**Exercise instructions**
Work out how many lines in the data that follows contain "pear". Write nothing but the number.

**Supplied material**
* * * * * * * * *
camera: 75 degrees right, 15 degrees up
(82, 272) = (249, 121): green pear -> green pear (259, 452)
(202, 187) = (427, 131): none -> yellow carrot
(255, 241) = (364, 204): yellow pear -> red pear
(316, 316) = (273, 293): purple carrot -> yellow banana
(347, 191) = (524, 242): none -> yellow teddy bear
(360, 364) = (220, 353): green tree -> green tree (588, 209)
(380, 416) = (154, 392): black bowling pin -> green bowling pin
* * * * * * * * *
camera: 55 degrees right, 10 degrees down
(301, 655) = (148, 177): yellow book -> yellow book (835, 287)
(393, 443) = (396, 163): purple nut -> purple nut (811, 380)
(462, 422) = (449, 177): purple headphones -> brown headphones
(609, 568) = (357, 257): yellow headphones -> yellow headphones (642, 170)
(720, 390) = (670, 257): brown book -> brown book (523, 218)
* * * * * * * * *
**Written answer**
2